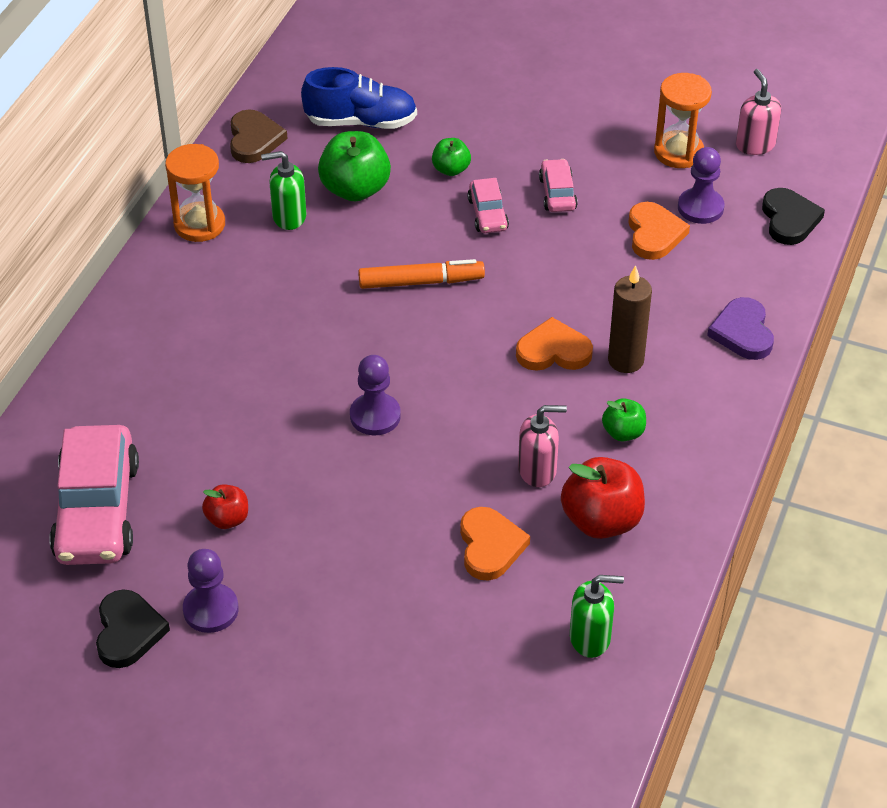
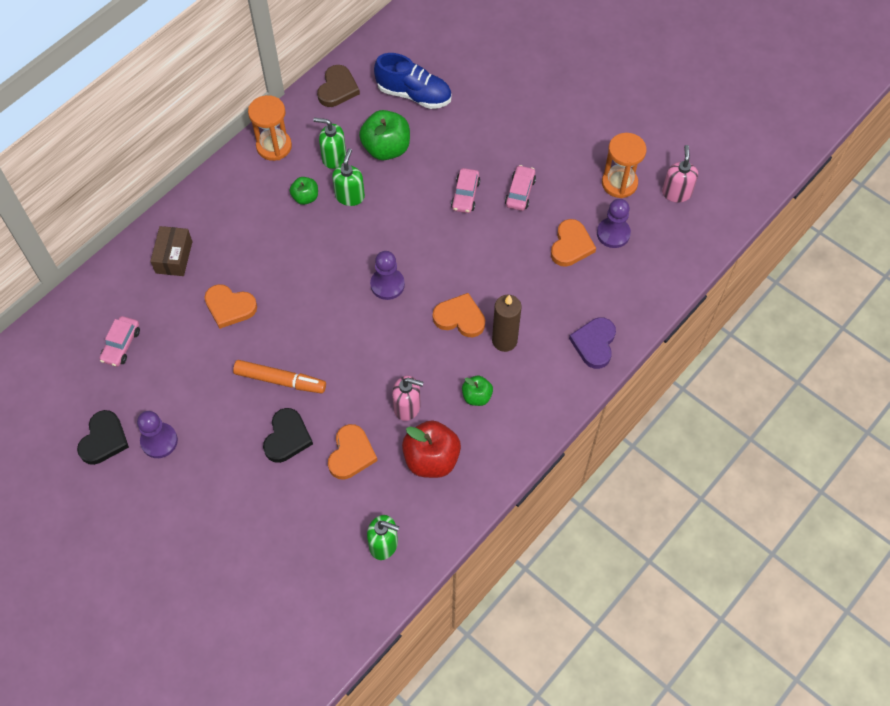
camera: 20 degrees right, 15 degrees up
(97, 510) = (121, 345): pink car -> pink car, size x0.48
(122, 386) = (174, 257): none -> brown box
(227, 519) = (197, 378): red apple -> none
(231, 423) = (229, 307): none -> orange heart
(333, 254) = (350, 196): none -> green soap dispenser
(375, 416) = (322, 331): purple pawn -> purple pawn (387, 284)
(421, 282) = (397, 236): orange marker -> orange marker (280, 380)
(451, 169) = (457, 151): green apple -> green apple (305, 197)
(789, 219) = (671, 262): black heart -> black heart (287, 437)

+ + + +

WORK ORDER: The output should be exactly the lines from the one containing "(122, 386) = (174, 257): none -> brown box" to the final line of the listing above, inclusive.

WRITTEN RESPONSE:
(122, 386) = (174, 257): none -> brown box
(227, 519) = (197, 378): red apple -> none
(231, 423) = (229, 307): none -> orange heart
(333, 254) = (350, 196): none -> green soap dispenser
(375, 416) = (322, 331): purple pawn -> purple pawn (387, 284)
(421, 282) = (397, 236): orange marker -> orange marker (280, 380)
(451, 169) = (457, 151): green apple -> green apple (305, 197)
(789, 219) = (671, 262): black heart -> black heart (287, 437)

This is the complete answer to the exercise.